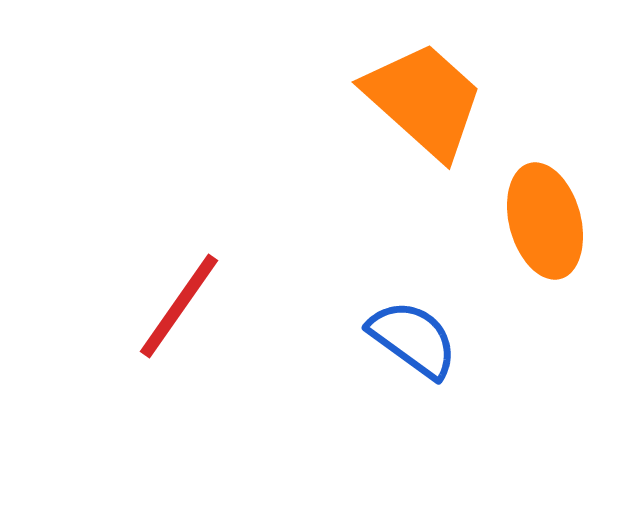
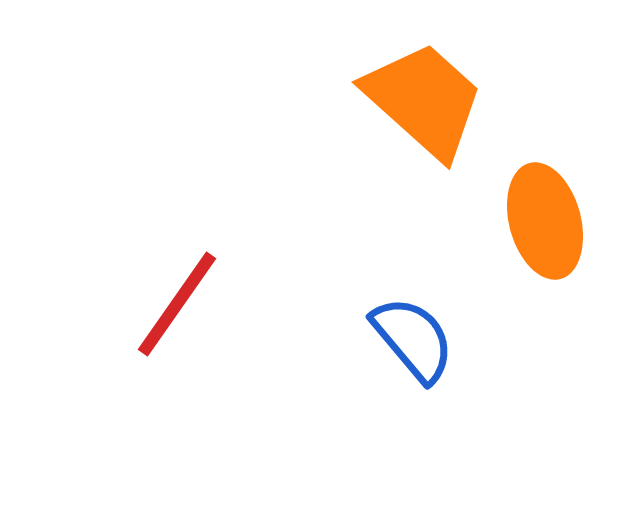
red line: moved 2 px left, 2 px up
blue semicircle: rotated 14 degrees clockwise
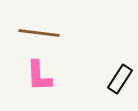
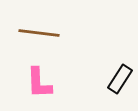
pink L-shape: moved 7 px down
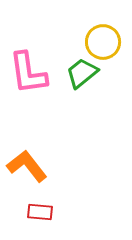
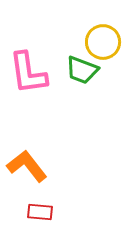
green trapezoid: moved 3 px up; rotated 120 degrees counterclockwise
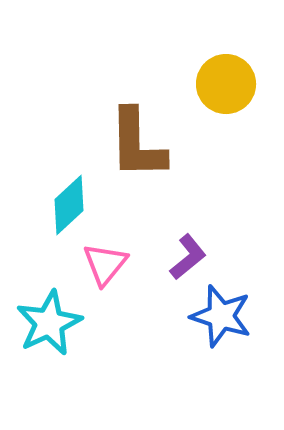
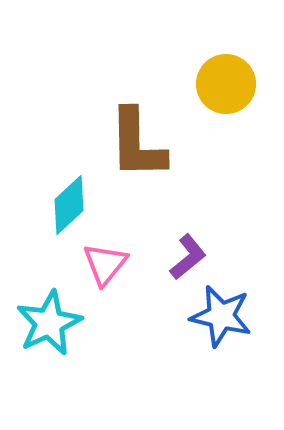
blue star: rotated 4 degrees counterclockwise
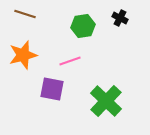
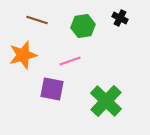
**********
▶ [WHAT THE TASK REQUIRES]: The answer must consist of each line from the entries that contains the string "degrees".

▶ [EXERCISE ANSWER]:
blue semicircle: rotated 14 degrees clockwise
green trapezoid: moved 3 px up; rotated 120 degrees counterclockwise
blue star: rotated 4 degrees counterclockwise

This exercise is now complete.